What the task asks: The records below are to be restated word for word; their pictures are not.

Data entries:
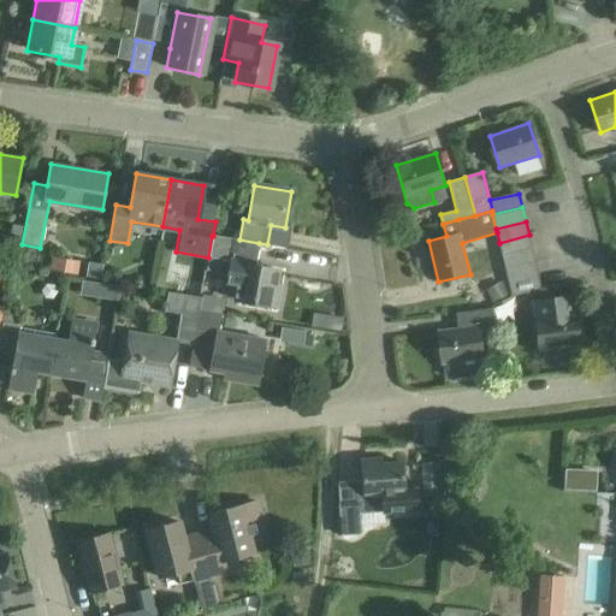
[(212,236),(208,258),(223,260),(230,261),(226,282),(238,284),(236,300),(276,307),(279,285),(273,284),(277,270),(254,266),(259,243),(240,240),(213,235),(213,236),(212,236)]
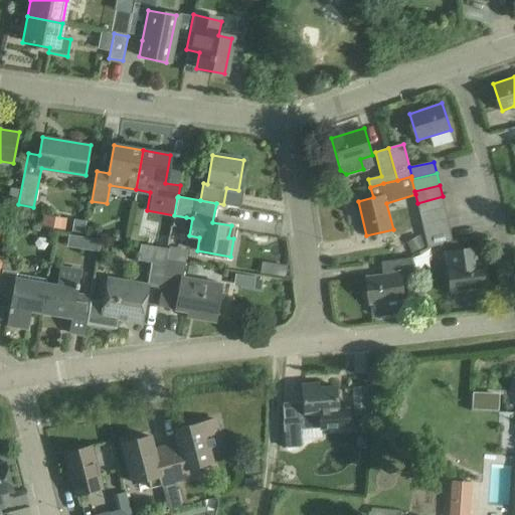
[(417,203),(419,214),(445,208),(443,196),(417,203)]
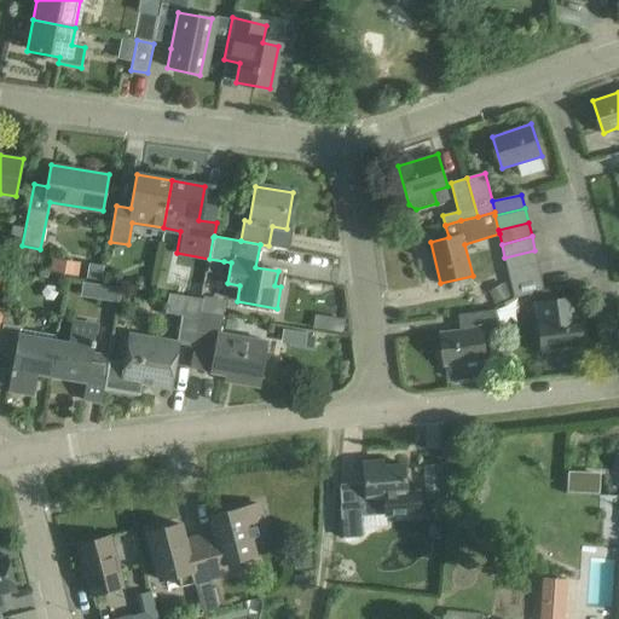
[(538,264),(534,250),(504,258),(508,271),(538,264)]
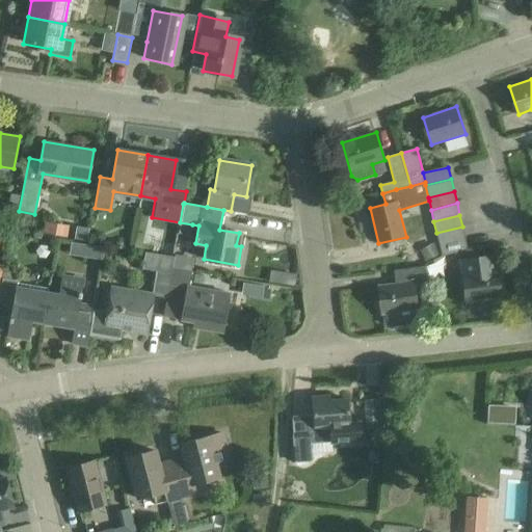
[(45,222),(43,235),(68,239),(70,227),(45,222)]
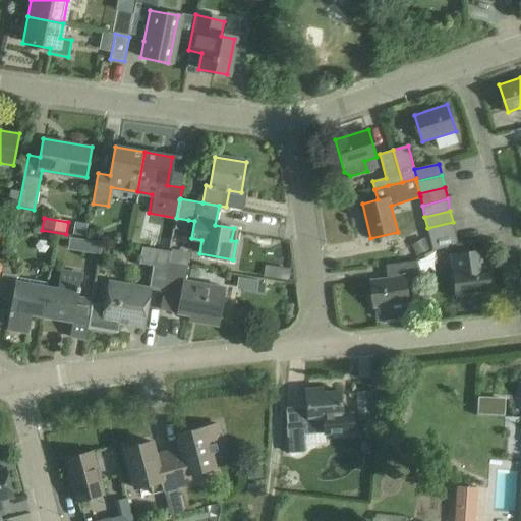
[(176,218),(174,229),(186,231),(188,220),(176,218)]
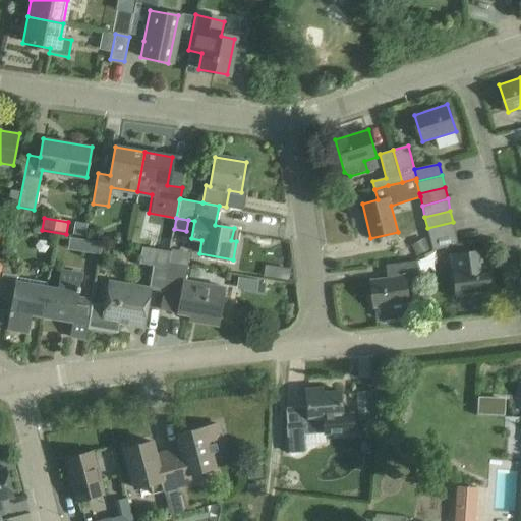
[(427,228),(430,239),(456,234),(453,222),(427,228)]
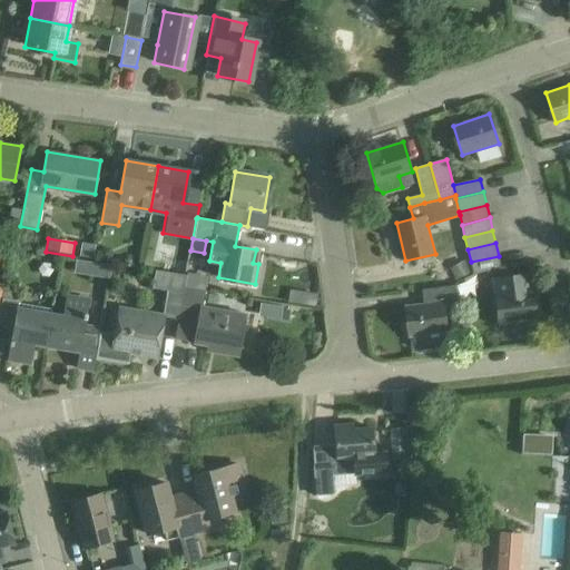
[(501,268),(499,256),(471,262),(473,275),(501,268)]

Output for this exercise:
[(212,236),(208,258),(223,260),(230,261),(226,282),(238,284),(236,300),(276,307),(279,285),(273,284),(277,270),(254,266),(259,243),(240,240),(213,235),(213,236),(212,236)]
[(417,203),(419,214),(445,208),(443,196),(417,203)]
[(538,264),(534,250),(504,258),(508,271),(538,264)]
[(45,222),(43,235),(68,239),(70,227),(45,222)]
[(176,218),(174,229),(186,231),(188,220),(176,218)]
[(427,228),(430,239),(456,234),(453,222),(427,228)]
[(501,268),(499,256),(471,262),(473,275),(501,268)]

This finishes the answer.